(Object matching data)
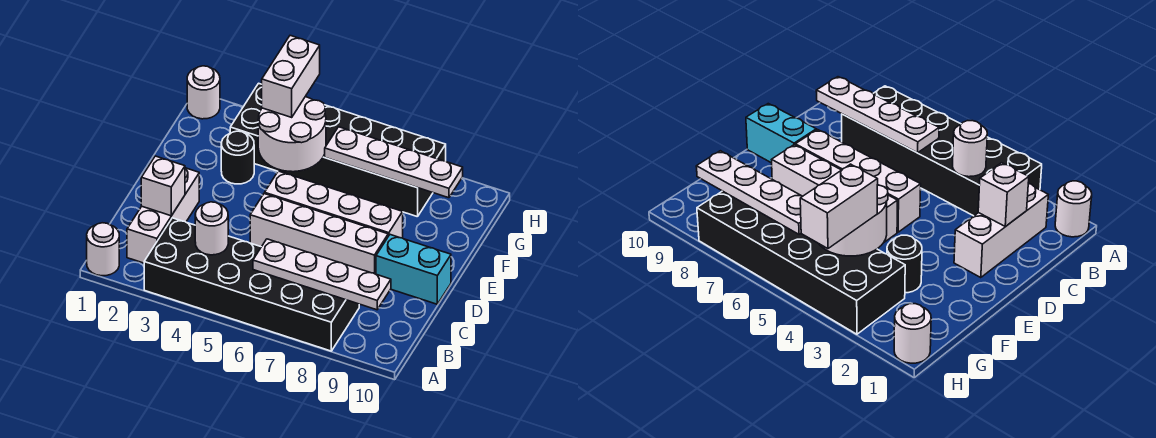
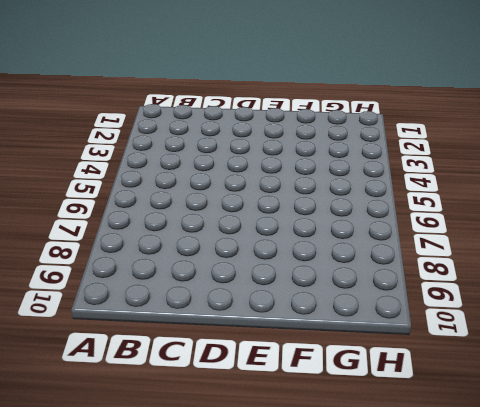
none -> white round brick A1 level 1
none -> black brick A3:B8 level 1
none -> white brick B2:D2 level 1

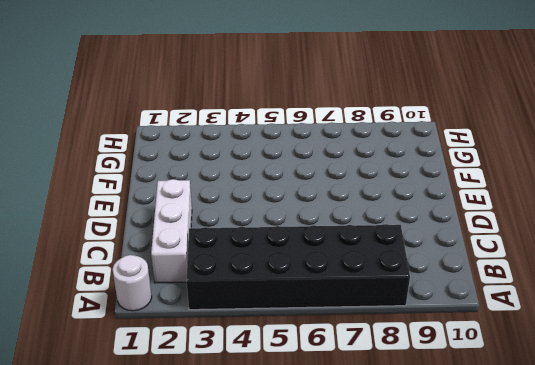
none -> white brick D5:D8 level 1
none -> cyan brick D9:D10 level 1
none -> white brick E5:E8 level 1

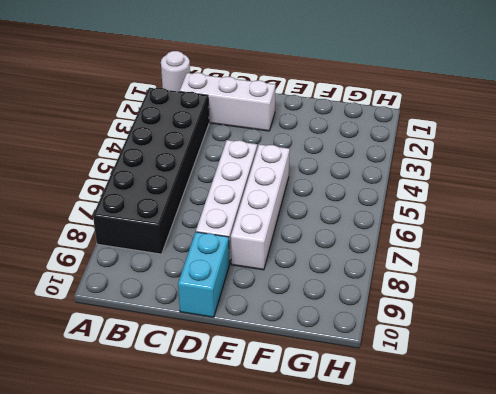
none -> black round brick F3 level 1
none -> black brick G3:H8 level 1
none -> white round brick H1 level 1

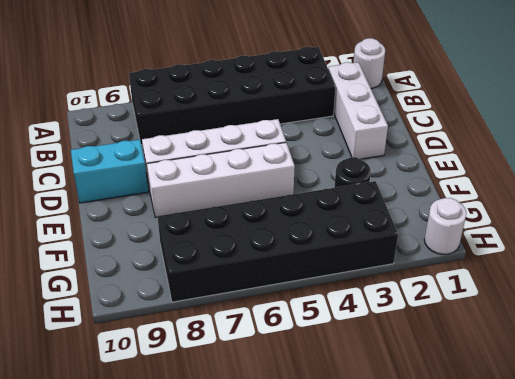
none -> white round brick B4 level 2
none -> white plate B6:B9 level 2
none -> white brick C2 level 2

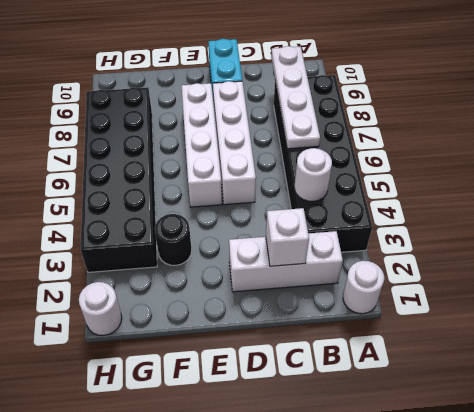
none -> white round brick F4:G5 level 2
none -> white plate G6:G9 level 2
none -> white brick G4:H4 level 3

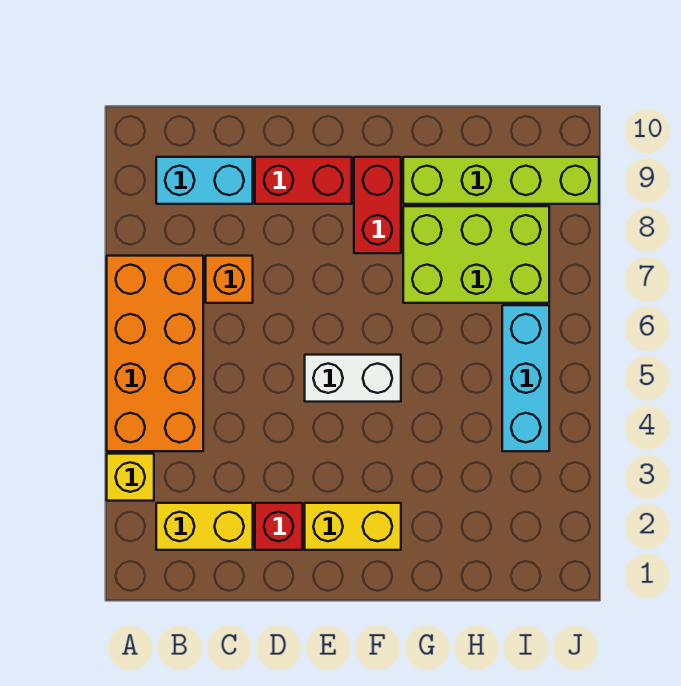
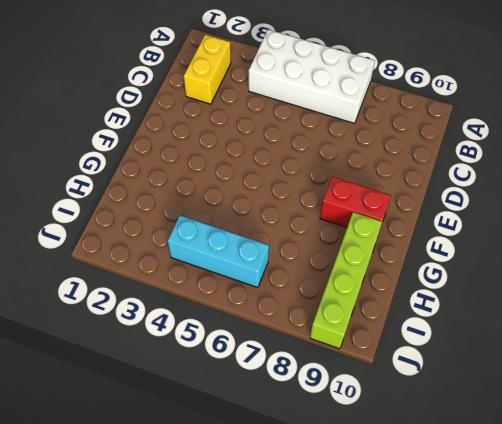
white brick A4:B7 level 1 -> orange brick A4:B7 level 1
none -> yellow brick A3 level 1
none -> cyan brick B9:C9 level 1
none -> orange brick C7 level 1

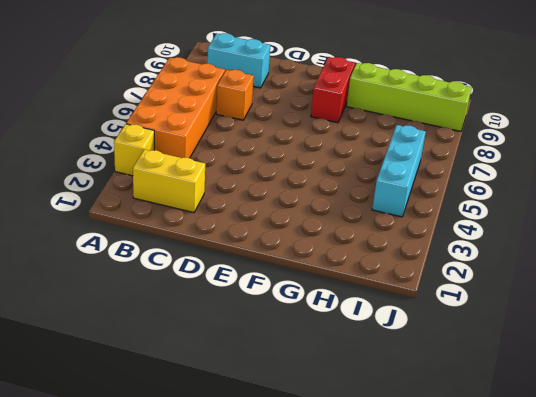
none -> red brick D2 level 1
none -> red brick D9:E9 level 1
none -> yellow brick E2:F2 level 1

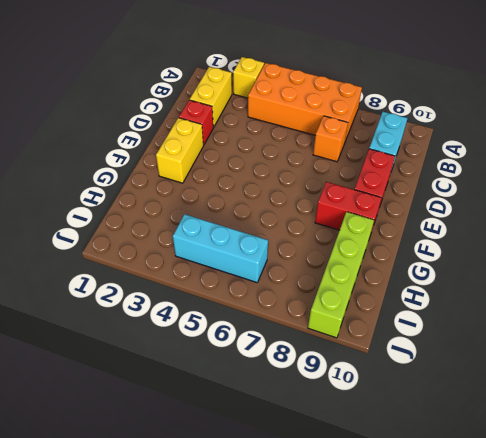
none -> white brick E5:F5 level 1
none -> lime brick G7:I8 level 1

§ TASK DESCRIPTION
A word-for-word copy of the entries above is what is needed, without any images.

§ EXERCISE RESULT
none -> white round brick A1 level 1
none -> black brick A3:B8 level 1
none -> white brick B2:D2 level 1

none -> white brick D5:D8 level 1
none -> cyan brick D9:D10 level 1
none -> white brick E5:E8 level 1

none -> black round brick F3 level 1
none -> black brick G3:H8 level 1
none -> white round brick H1 level 1

none -> white round brick B4 level 2
none -> white plate B6:B9 level 2
none -> white brick C2 level 2

none -> white round brick F4:G5 level 2
none -> white plate G6:G9 level 2
none -> white brick G4:H4 level 3

white brick A4:B7 level 1 -> orange brick A4:B7 level 1
none -> yellow brick A3 level 1
none -> cyan brick B9:C9 level 1
none -> orange brick C7 level 1

none -> red brick D2 level 1
none -> red brick D9:E9 level 1
none -> yellow brick E2:F2 level 1

none -> white brick E5:F5 level 1
none -> lime brick G7:I8 level 1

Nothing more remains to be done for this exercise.